◆ PROMPT: From the first line to the last, retype the data below exactly.
DATA TO EXAMINE section start
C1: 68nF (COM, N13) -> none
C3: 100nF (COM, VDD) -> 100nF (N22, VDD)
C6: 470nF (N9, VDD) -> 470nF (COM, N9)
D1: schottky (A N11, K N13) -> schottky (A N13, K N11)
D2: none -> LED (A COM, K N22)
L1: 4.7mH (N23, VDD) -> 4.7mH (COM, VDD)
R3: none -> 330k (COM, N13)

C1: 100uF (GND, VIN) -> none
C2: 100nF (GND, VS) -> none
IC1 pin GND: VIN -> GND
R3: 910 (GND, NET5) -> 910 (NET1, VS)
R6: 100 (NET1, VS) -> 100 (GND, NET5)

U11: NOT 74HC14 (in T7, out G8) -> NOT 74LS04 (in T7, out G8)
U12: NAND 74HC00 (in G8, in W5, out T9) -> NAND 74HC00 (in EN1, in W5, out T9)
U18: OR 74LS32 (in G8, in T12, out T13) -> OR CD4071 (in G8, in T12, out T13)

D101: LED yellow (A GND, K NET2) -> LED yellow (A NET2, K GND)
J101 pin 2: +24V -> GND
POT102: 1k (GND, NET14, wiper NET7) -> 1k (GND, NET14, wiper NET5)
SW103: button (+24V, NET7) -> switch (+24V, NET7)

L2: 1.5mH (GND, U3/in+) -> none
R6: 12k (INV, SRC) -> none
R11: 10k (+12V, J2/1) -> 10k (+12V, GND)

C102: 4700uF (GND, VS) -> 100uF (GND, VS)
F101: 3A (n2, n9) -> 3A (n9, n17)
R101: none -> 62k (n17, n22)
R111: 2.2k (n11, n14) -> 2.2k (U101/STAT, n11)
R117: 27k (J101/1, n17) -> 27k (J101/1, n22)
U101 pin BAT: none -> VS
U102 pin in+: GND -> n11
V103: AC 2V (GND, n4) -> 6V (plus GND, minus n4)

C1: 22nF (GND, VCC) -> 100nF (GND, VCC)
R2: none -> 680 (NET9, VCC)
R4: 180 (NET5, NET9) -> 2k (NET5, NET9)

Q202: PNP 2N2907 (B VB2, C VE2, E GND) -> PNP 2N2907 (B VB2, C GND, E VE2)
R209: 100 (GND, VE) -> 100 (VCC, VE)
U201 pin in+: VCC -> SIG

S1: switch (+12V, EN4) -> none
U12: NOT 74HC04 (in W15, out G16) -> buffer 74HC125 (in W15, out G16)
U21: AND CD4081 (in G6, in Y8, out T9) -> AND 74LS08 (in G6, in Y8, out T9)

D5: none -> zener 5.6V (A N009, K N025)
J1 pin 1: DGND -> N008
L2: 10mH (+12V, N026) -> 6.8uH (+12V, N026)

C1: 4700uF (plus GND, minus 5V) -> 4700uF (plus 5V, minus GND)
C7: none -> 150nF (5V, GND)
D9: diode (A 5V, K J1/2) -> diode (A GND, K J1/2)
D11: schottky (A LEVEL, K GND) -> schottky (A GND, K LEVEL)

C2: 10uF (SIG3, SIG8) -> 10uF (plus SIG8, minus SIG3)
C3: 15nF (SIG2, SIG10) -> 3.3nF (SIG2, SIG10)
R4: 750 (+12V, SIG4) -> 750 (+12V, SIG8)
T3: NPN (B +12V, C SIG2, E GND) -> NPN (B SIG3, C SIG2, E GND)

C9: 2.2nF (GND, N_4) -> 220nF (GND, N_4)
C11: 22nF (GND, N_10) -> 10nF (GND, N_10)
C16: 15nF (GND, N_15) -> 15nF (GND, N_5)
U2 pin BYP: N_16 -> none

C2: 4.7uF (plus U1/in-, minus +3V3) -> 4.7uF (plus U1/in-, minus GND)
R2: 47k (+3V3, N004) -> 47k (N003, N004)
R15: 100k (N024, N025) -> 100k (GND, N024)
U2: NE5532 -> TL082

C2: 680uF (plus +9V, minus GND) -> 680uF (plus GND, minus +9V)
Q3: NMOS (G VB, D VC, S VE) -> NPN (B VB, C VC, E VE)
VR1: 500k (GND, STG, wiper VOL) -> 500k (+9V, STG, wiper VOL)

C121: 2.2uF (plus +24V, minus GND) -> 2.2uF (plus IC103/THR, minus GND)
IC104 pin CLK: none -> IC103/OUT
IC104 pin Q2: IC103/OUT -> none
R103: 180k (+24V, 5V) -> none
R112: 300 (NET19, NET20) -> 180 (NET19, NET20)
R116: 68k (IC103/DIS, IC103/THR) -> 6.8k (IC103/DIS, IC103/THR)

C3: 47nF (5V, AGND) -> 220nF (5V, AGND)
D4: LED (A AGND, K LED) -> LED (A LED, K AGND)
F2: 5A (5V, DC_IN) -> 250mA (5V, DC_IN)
DATA TO EXAMINE section end
◆ FINISHED EXERCISE:
C1: 68nF (COM, N13) -> none
C3: 100nF (COM, VDD) -> 100nF (N22, VDD)
C6: 470nF (N9, VDD) -> 470nF (COM, N9)
D1: schottky (A N11, K N13) -> schottky (A N13, K N11)
D2: none -> LED (A COM, K N22)
L1: 4.7mH (N23, VDD) -> 4.7mH (COM, VDD)
R3: none -> 330k (COM, N13)

C1: 100uF (GND, VIN) -> none
C2: 100nF (GND, VS) -> none
IC1 pin GND: VIN -> GND
R3: 910 (GND, NET5) -> 910 (NET1, VS)
R6: 100 (NET1, VS) -> 100 (GND, NET5)

U11: NOT 74HC14 (in T7, out G8) -> NOT 74LS04 (in T7, out G8)
U12: NAND 74HC00 (in G8, in W5, out T9) -> NAND 74HC00 (in EN1, in W5, out T9)
U18: OR 74LS32 (in G8, in T12, out T13) -> OR CD4071 (in G8, in T12, out T13)

D101: LED yellow (A GND, K NET2) -> LED yellow (A NET2, K GND)
J101 pin 2: +24V -> GND
POT102: 1k (GND, NET14, wiper NET7) -> 1k (GND, NET14, wiper NET5)
SW103: button (+24V, NET7) -> switch (+24V, NET7)

L2: 1.5mH (GND, U3/in+) -> none
R6: 12k (INV, SRC) -> none
R11: 10k (+12V, J2/1) -> 10k (+12V, GND)

C102: 4700uF (GND, VS) -> 100uF (GND, VS)
F101: 3A (n2, n9) -> 3A (n9, n17)
R101: none -> 62k (n17, n22)
R111: 2.2k (n11, n14) -> 2.2k (U101/STAT, n11)
R117: 27k (J101/1, n17) -> 27k (J101/1, n22)
U101 pin BAT: none -> VS
U102 pin in+: GND -> n11
V103: AC 2V (GND, n4) -> 6V (plus GND, minus n4)

C1: 22nF (GND, VCC) -> 100nF (GND, VCC)
R2: none -> 680 (NET9, VCC)
R4: 180 (NET5, NET9) -> 2k (NET5, NET9)

Q202: PNP 2N2907 (B VB2, C VE2, E GND) -> PNP 2N2907 (B VB2, C GND, E VE2)
R209: 100 (GND, VE) -> 100 (VCC, VE)
U201 pin in+: VCC -> SIG

S1: switch (+12V, EN4) -> none
U12: NOT 74HC04 (in W15, out G16) -> buffer 74HC125 (in W15, out G16)
U21: AND CD4081 (in G6, in Y8, out T9) -> AND 74LS08 (in G6, in Y8, out T9)

D5: none -> zener 5.6V (A N009, K N025)
J1 pin 1: DGND -> N008
L2: 10mH (+12V, N026) -> 6.8uH (+12V, N026)

C1: 4700uF (plus GND, minus 5V) -> 4700uF (plus 5V, minus GND)
C7: none -> 150nF (5V, GND)
D9: diode (A 5V, K J1/2) -> diode (A GND, K J1/2)
D11: schottky (A LEVEL, K GND) -> schottky (A GND, K LEVEL)

C2: 10uF (SIG3, SIG8) -> 10uF (plus SIG8, minus SIG3)
C3: 15nF (SIG2, SIG10) -> 3.3nF (SIG2, SIG10)
R4: 750 (+12V, SIG4) -> 750 (+12V, SIG8)
T3: NPN (B +12V, C SIG2, E GND) -> NPN (B SIG3, C SIG2, E GND)

C9: 2.2nF (GND, N_4) -> 220nF (GND, N_4)
C11: 22nF (GND, N_10) -> 10nF (GND, N_10)
C16: 15nF (GND, N_15) -> 15nF (GND, N_5)
U2 pin BYP: N_16 -> none

C2: 4.7uF (plus U1/in-, minus +3V3) -> 4.7uF (plus U1/in-, minus GND)
R2: 47k (+3V3, N004) -> 47k (N003, N004)
R15: 100k (N024, N025) -> 100k (GND, N024)
U2: NE5532 -> TL082

C2: 680uF (plus +9V, minus GND) -> 680uF (plus GND, minus +9V)
Q3: NMOS (G VB, D VC, S VE) -> NPN (B VB, C VC, E VE)
VR1: 500k (GND, STG, wiper VOL) -> 500k (+9V, STG, wiper VOL)

C121: 2.2uF (plus +24V, minus GND) -> 2.2uF (plus IC103/THR, minus GND)
IC104 pin CLK: none -> IC103/OUT
IC104 pin Q2: IC103/OUT -> none
R103: 180k (+24V, 5V) -> none
R112: 300 (NET19, NET20) -> 180 (NET19, NET20)
R116: 68k (IC103/DIS, IC103/THR) -> 6.8k (IC103/DIS, IC103/THR)

C3: 47nF (5V, AGND) -> 220nF (5V, AGND)
D4: LED (A AGND, K LED) -> LED (A LED, K AGND)
F2: 5A (5V, DC_IN) -> 250mA (5V, DC_IN)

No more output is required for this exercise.